# Activity
Keep images out and repeat all data exactly.

# Working data
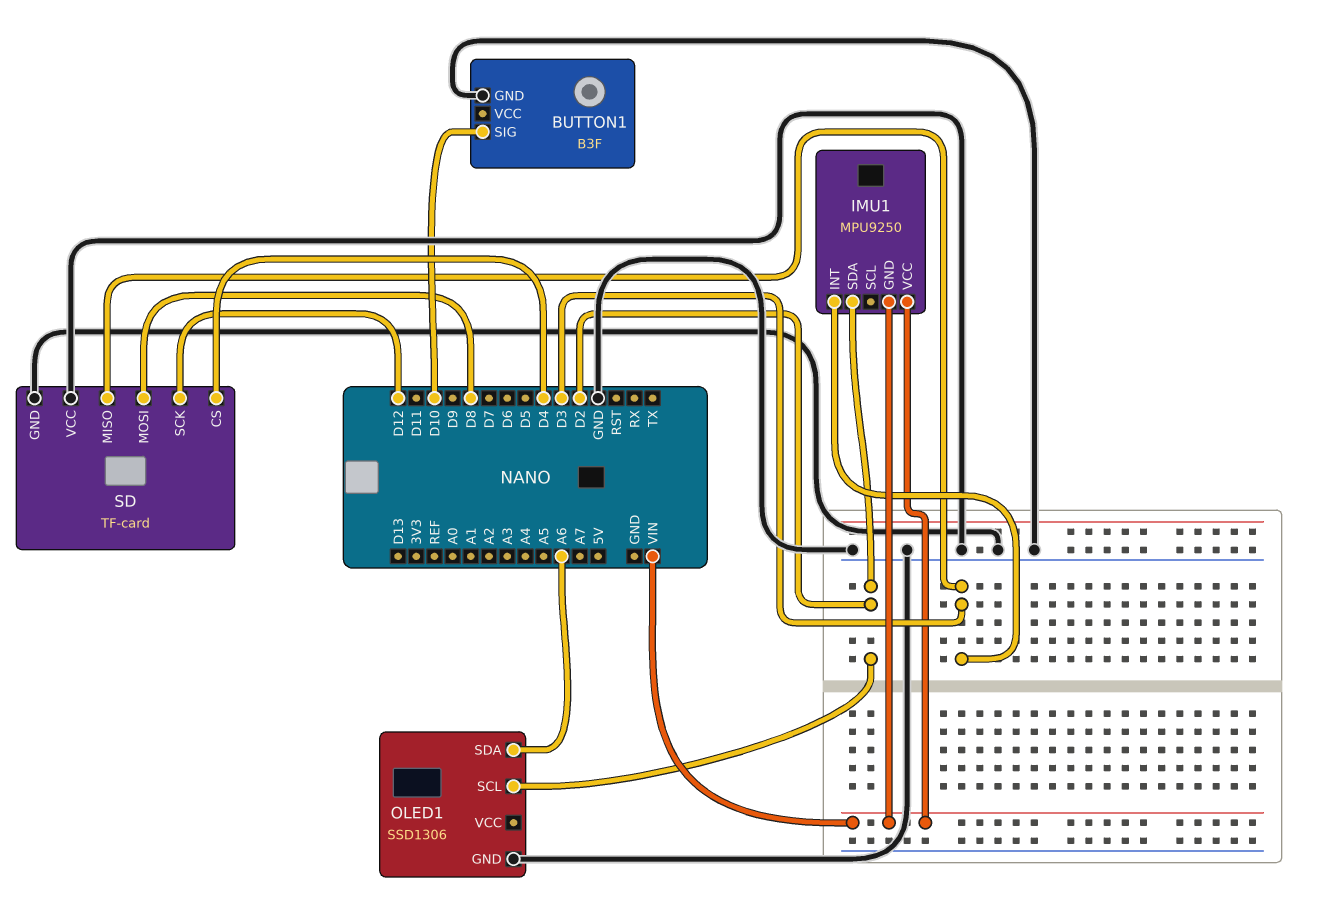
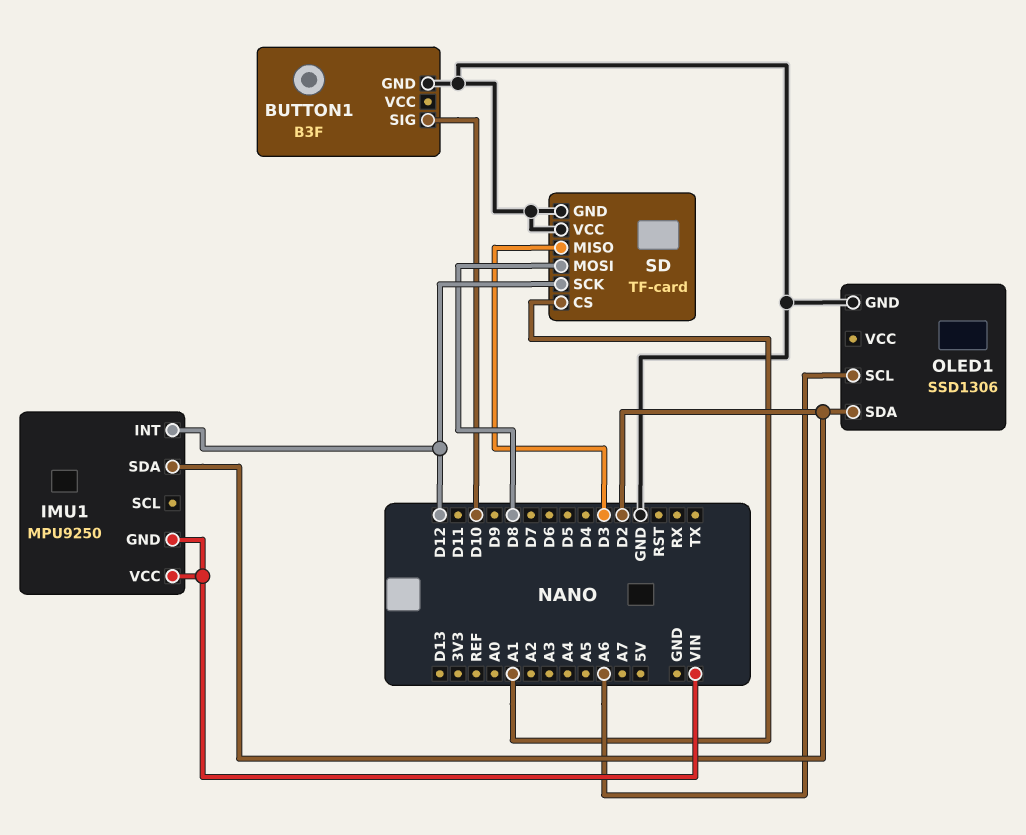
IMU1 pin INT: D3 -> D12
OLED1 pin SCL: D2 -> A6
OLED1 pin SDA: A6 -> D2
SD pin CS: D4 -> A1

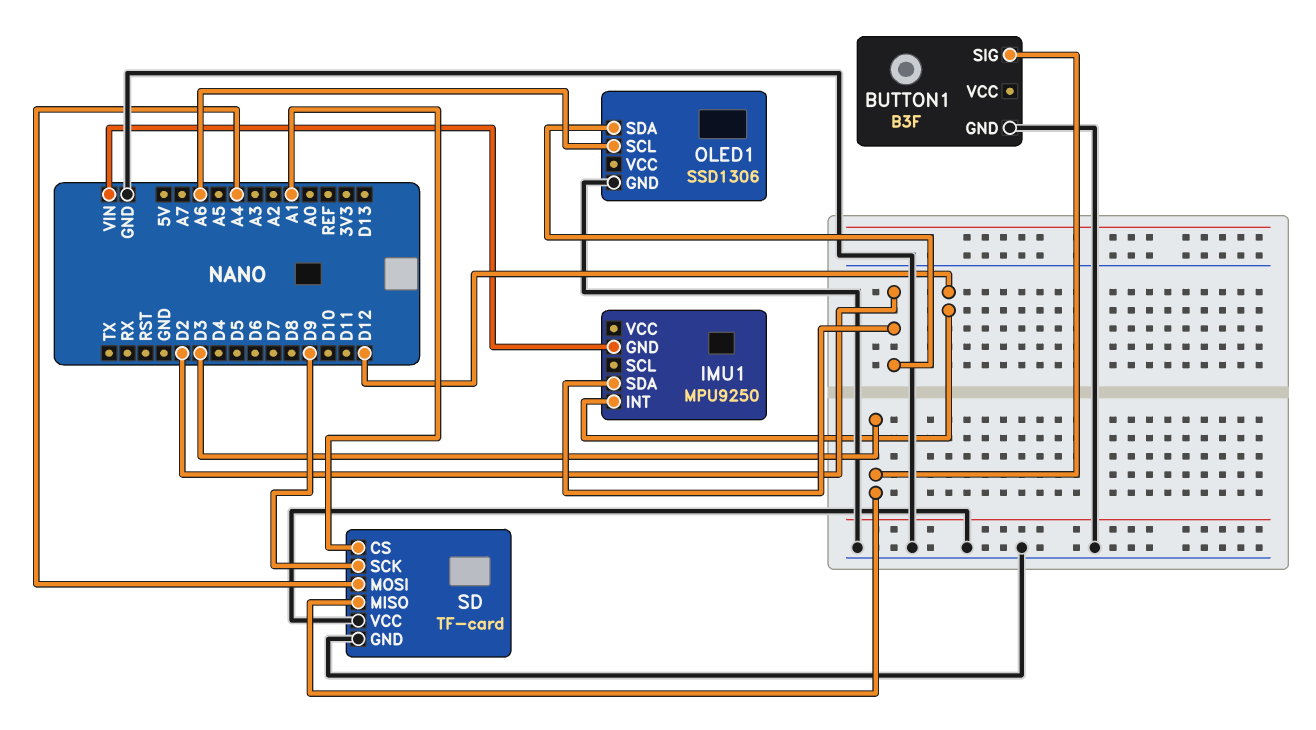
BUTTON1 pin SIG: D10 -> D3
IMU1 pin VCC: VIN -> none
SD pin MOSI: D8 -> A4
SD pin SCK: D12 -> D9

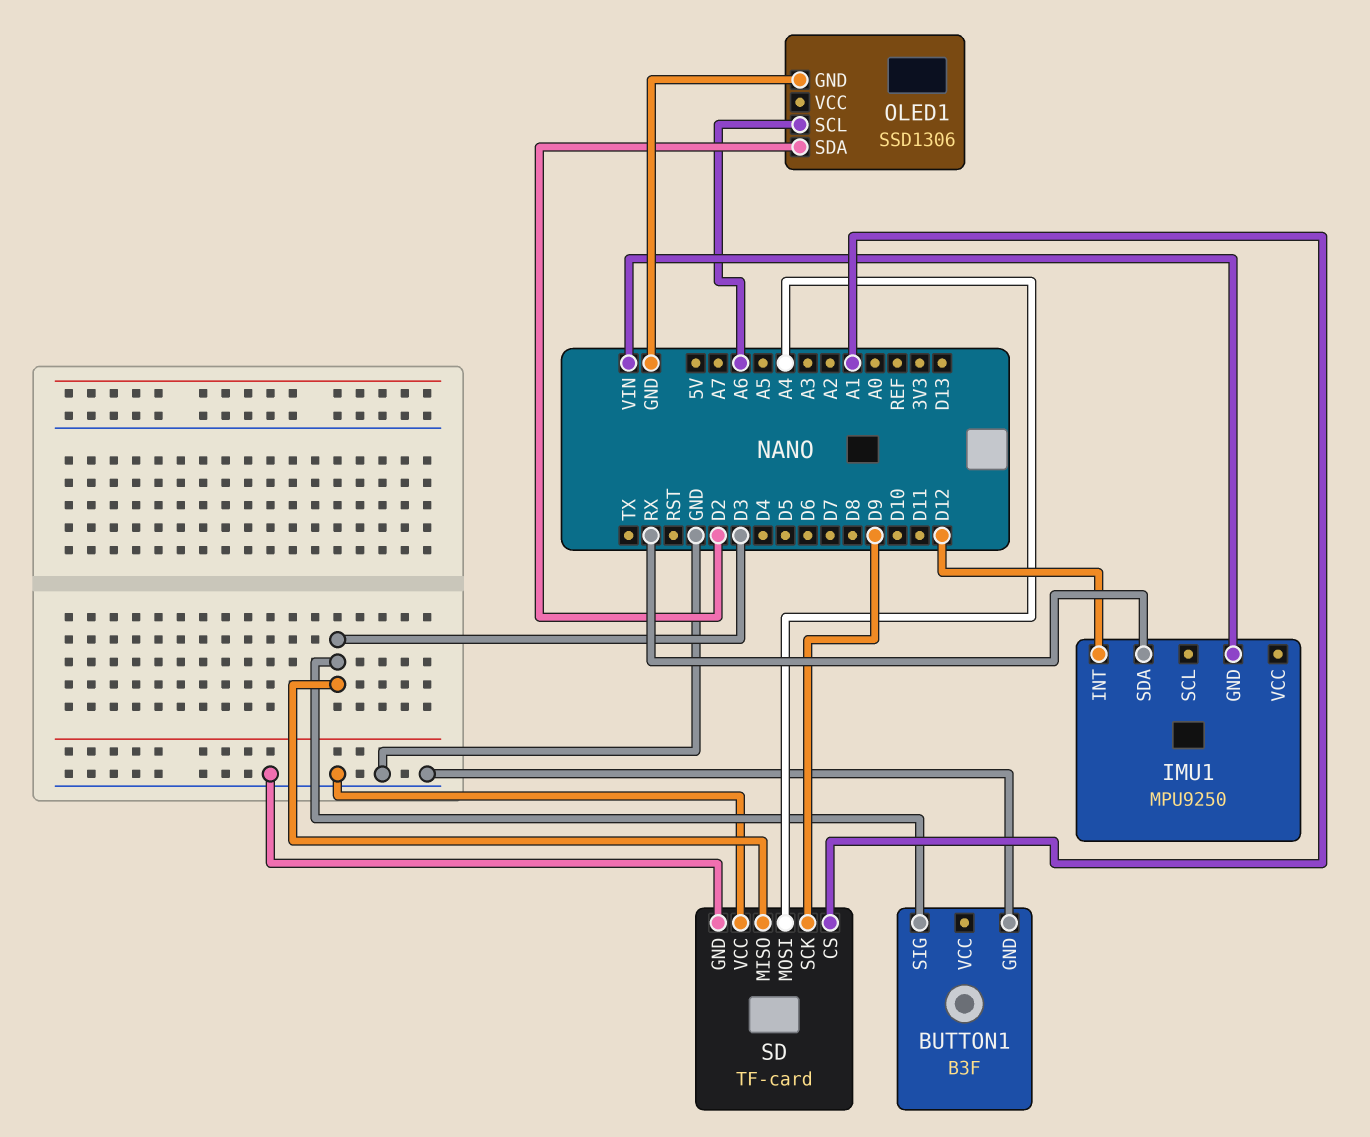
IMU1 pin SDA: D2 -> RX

# Task solution
IMU1 pin INT: D3 -> D12
OLED1 pin SCL: D2 -> A6
OLED1 pin SDA: A6 -> D2
SD pin CS: D4 -> A1

BUTTON1 pin SIG: D10 -> D3
IMU1 pin VCC: VIN -> none
SD pin MOSI: D8 -> A4
SD pin SCK: D12 -> D9

IMU1 pin SDA: D2 -> RX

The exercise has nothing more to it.